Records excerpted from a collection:
"""

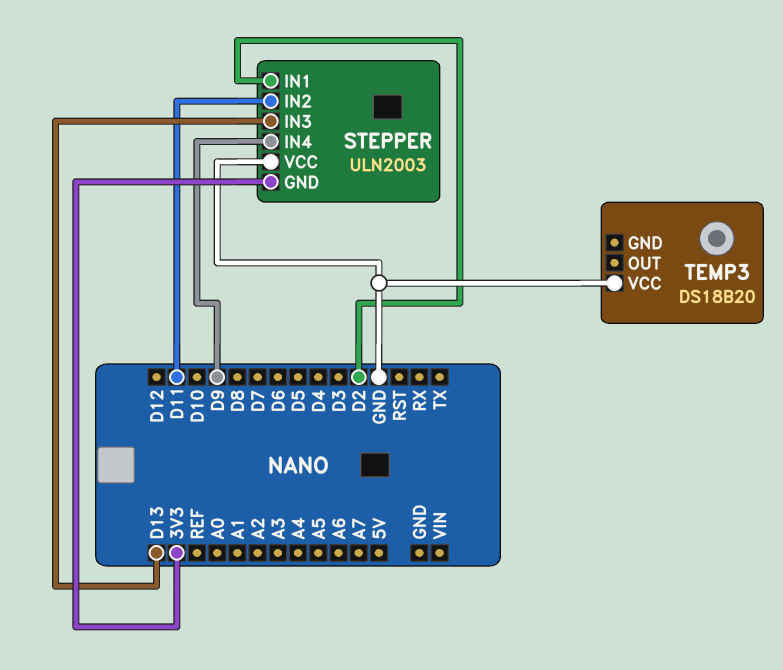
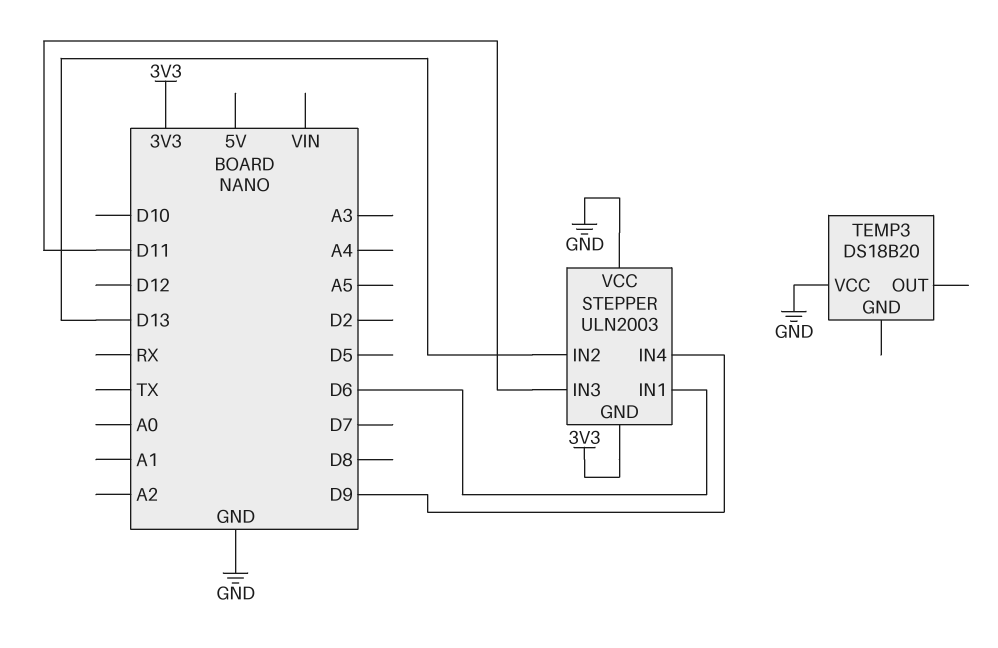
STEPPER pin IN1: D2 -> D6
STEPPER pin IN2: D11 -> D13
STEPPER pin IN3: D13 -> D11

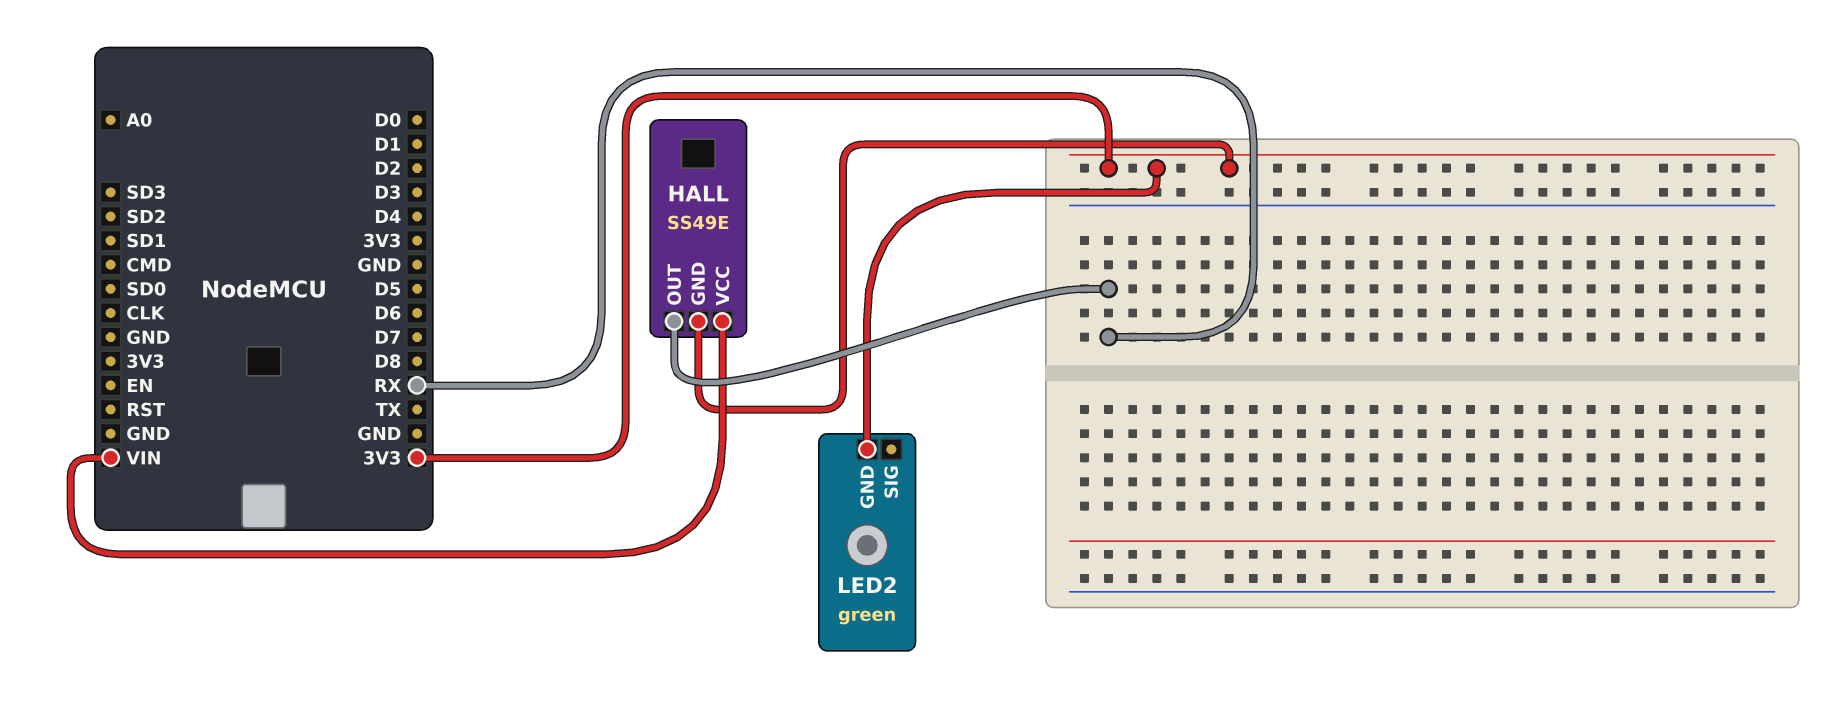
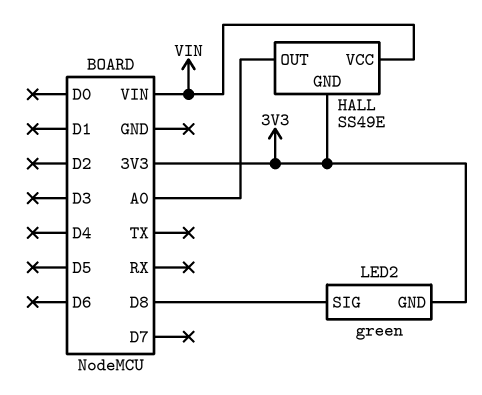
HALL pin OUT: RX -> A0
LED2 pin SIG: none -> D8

"""

:: Exercise directions ::
Although the records include pictures, the copy should reproduce every line exactly and none of the pictures.

:: Answer for this exercise ::
STEPPER pin IN1: D2 -> D6
STEPPER pin IN2: D11 -> D13
STEPPER pin IN3: D13 -> D11

HALL pin OUT: RX -> A0
LED2 pin SIG: none -> D8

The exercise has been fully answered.